Prompt:
Provide only the number of lines below that hold "eraser".
::: Data extract :::
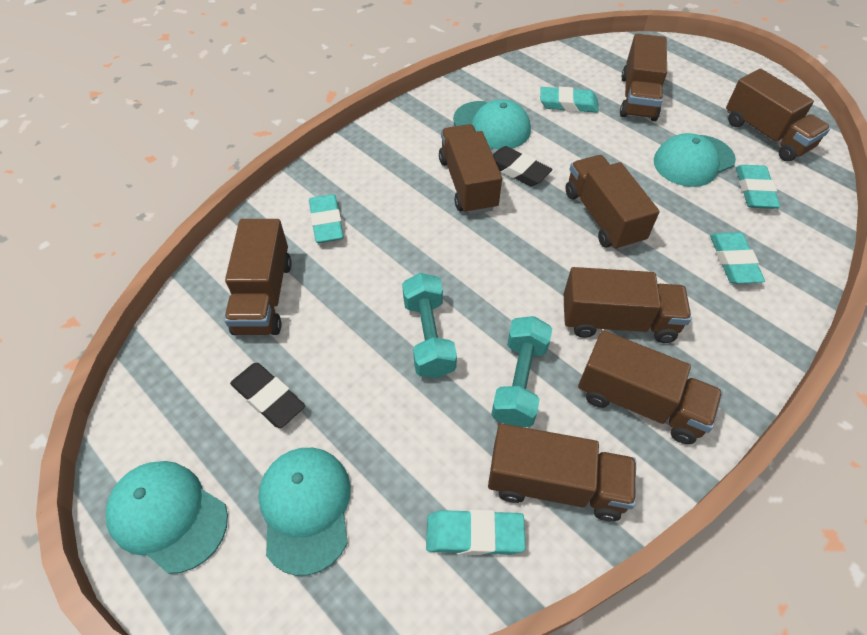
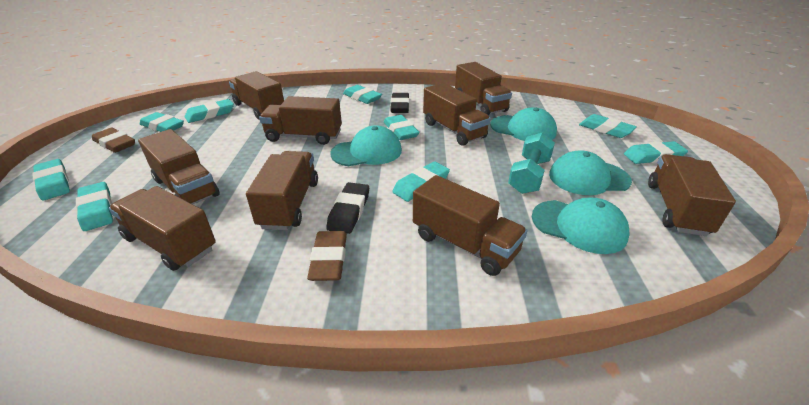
brown eraser: 0 -> 2
brown truck: 8 -> 9
turquoise dumbbell: 2 -> 1
turquoise eraser: 5 -> 9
:::
Result of this exercise:
2